**Work instruction**
Could you give the records below again exactly, without the pictures?

[Geometric object motion data]
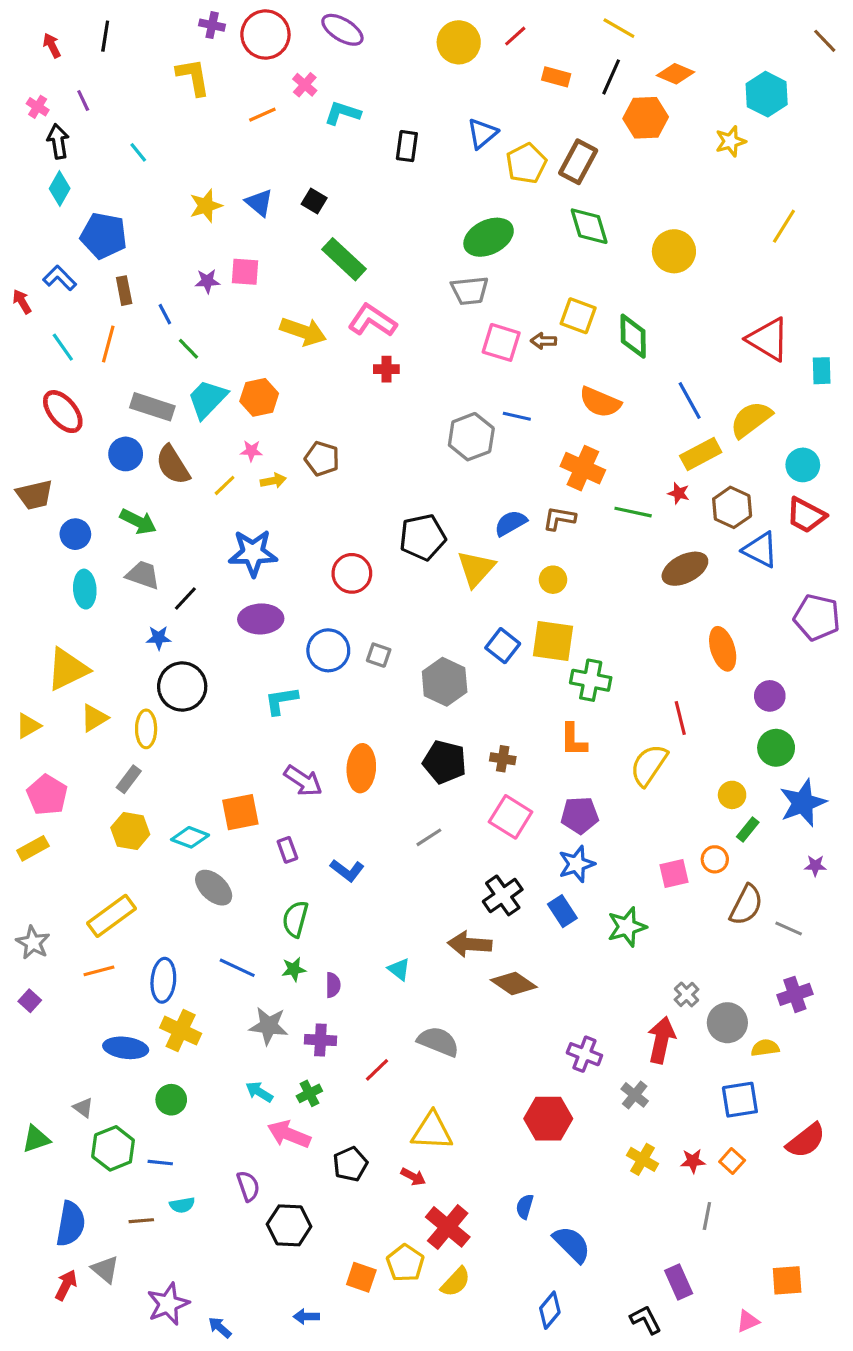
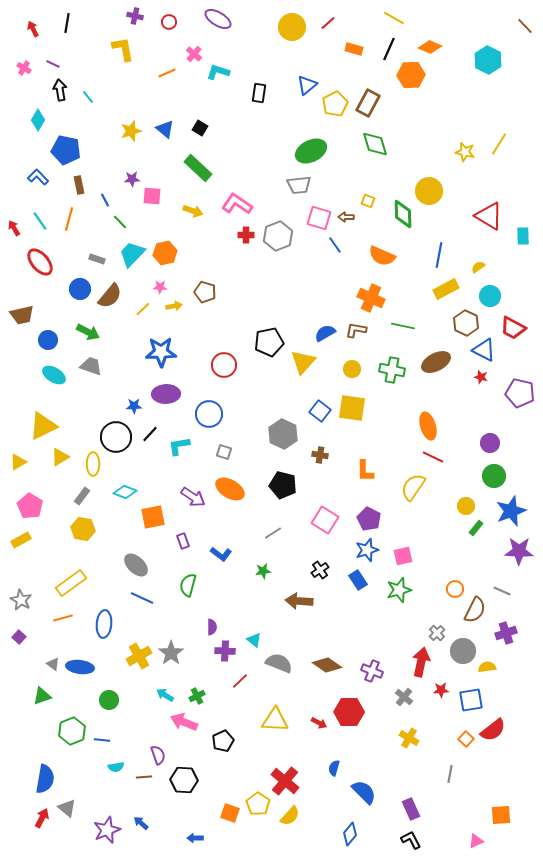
red circle: (265, 34) -> (169, 22), size x0.5
purple line: (83, 100) -> (53, 64), turned -40
black arrow: (58, 141) -> (60, 90), moved
yellow star: (731, 141) -> (465, 152), moved, turned 30
yellow circle: (674, 251) -> (429, 191), moved
green rectangle: (344, 259) -> (198, 168), moved
pink square: (245, 272) -> (152, 196), moved
red arrow: (22, 302) -> (14, 228), moved
yellow square: (578, 316) -> (368, 201), size x0.6
yellow arrow: (303, 331) -> (193, 211), size x0.7
blue line: (690, 401) -> (439, 255), turned 40
gray rectangle: (152, 407) -> (97, 259), size x0.6
blue line: (517, 416) -> (335, 245), moved, turned 42
yellow semicircle: (751, 419) -> (478, 267), size x0.5
gray hexagon: (471, 437) -> (278, 236), moved
brown semicircle: (173, 465) -> (110, 296), turned -108
cyan circle: (803, 465) -> (490, 296), moved
red star: (679, 493) -> (481, 377), moved
cyan ellipse: (85, 589) -> (54, 375), turned -55
black line: (185, 599) -> (150, 434), moved
blue star: (159, 638) -> (134, 406), moved
orange ellipse: (723, 649) -> (428, 426), moved
gray square: (379, 655) -> (224, 452), moved
green cross: (591, 680) -> (392, 370), moved
red line: (680, 718) -> (433, 457), turned -50
brown cross: (503, 759) -> (320, 455), moved
orange ellipse: (361, 768) -> (230, 489), turned -64
purple pentagon: (580, 815) -> (369, 519), turned 30
cyan diamond: (190, 837) -> (125, 492), moved
orange circle: (715, 859) -> (455, 589), moved
purple star: (815, 866) -> (519, 551), size x2.0
pink square: (674, 873) -> (403, 556), moved
black cross: (503, 895) -> (320, 570), size x0.7
brown semicircle: (746, 905) -> (475, 610), moved
blue line: (237, 968) -> (142, 598), moved
green star: (294, 969) -> (263, 571), moved
cyan triangle: (399, 969) -> (254, 640), moved
brown diamond: (514, 983) -> (327, 665), moved
gray star: (269, 1026) -> (171, 653), turned 30
yellow cross: (181, 1031) -> (139, 656), moved, turned 35
purple cross: (320, 1040) -> (225, 651), moved
gray triangle: (83, 1108) -> (53, 664), moved
green triangle: (36, 1139) -> (42, 696), moved
red semicircle: (806, 1141) -> (493, 730), moved
red star: (693, 1161) -> (441, 690), moved
red arrow: (413, 1177) -> (319, 723), moved
brown line: (141, 1221) -> (144, 777), moved
purple rectangle: (679, 1282) -> (411, 809), moved
blue arrow: (220, 1328) -> (141, 823), moved

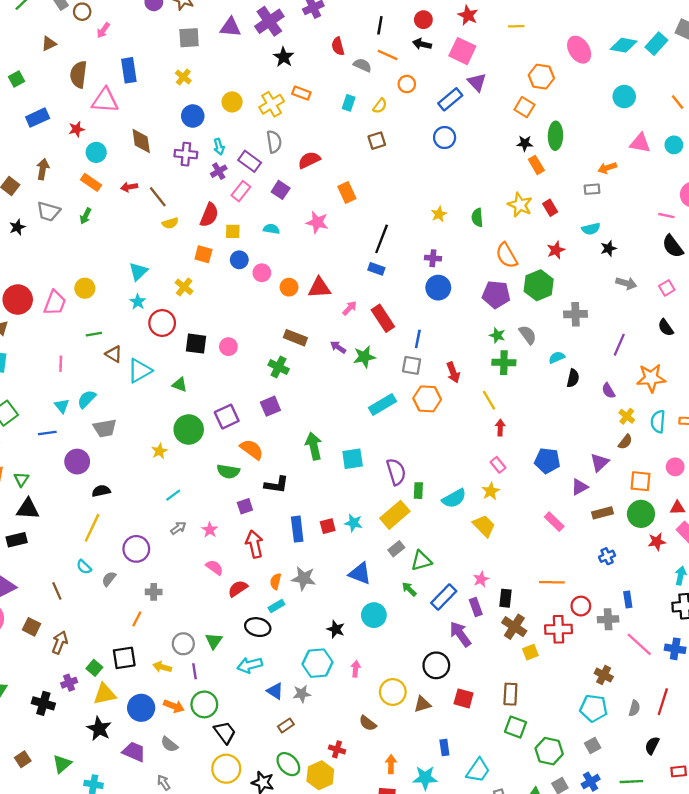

**Expected answer**
red circle: (265, 34) -> (169, 22), size x0.5
purple line: (83, 100) -> (53, 64), turned -40
black arrow: (58, 141) -> (60, 90), moved
yellow star: (731, 141) -> (465, 152), moved, turned 30
yellow circle: (674, 251) -> (429, 191), moved
green rectangle: (344, 259) -> (198, 168), moved
pink square: (245, 272) -> (152, 196), moved
red arrow: (22, 302) -> (14, 228), moved
yellow square: (578, 316) -> (368, 201), size x0.6
yellow arrow: (303, 331) -> (193, 211), size x0.7
blue line: (690, 401) -> (439, 255), turned 40
gray rectangle: (152, 407) -> (97, 259), size x0.6
blue line: (517, 416) -> (335, 245), moved, turned 42
yellow semicircle: (751, 419) -> (478, 267), size x0.5
gray hexagon: (471, 437) -> (278, 236), moved
brown semicircle: (173, 465) -> (110, 296), turned -108
cyan circle: (803, 465) -> (490, 296), moved
red star: (679, 493) -> (481, 377), moved
cyan ellipse: (85, 589) -> (54, 375), turned -55
black line: (185, 599) -> (150, 434), moved
blue star: (159, 638) -> (134, 406), moved
orange ellipse: (723, 649) -> (428, 426), moved
gray square: (379, 655) -> (224, 452), moved
green cross: (591, 680) -> (392, 370), moved
red line: (680, 718) -> (433, 457), turned -50
brown cross: (503, 759) -> (320, 455), moved
orange ellipse: (361, 768) -> (230, 489), turned -64
purple pentagon: (580, 815) -> (369, 519), turned 30
cyan diamond: (190, 837) -> (125, 492), moved
orange circle: (715, 859) -> (455, 589), moved
purple star: (815, 866) -> (519, 551), size x2.0
pink square: (674, 873) -> (403, 556), moved
black cross: (503, 895) -> (320, 570), size x0.7
brown semicircle: (746, 905) -> (475, 610), moved
blue line: (237, 968) -> (142, 598), moved
green star: (294, 969) -> (263, 571), moved
cyan triangle: (399, 969) -> (254, 640), moved
brown diamond: (514, 983) -> (327, 665), moved
gray star: (269, 1026) -> (171, 653), turned 30
yellow cross: (181, 1031) -> (139, 656), moved, turned 35
purple cross: (320, 1040) -> (225, 651), moved
gray triangle: (83, 1108) -> (53, 664), moved
green triangle: (36, 1139) -> (42, 696), moved
red semicircle: (806, 1141) -> (493, 730), moved
red star: (693, 1161) -> (441, 690), moved
red arrow: (413, 1177) -> (319, 723), moved
brown line: (141, 1221) -> (144, 777), moved
purple rectangle: (679, 1282) -> (411, 809), moved
blue arrow: (220, 1328) -> (141, 823), moved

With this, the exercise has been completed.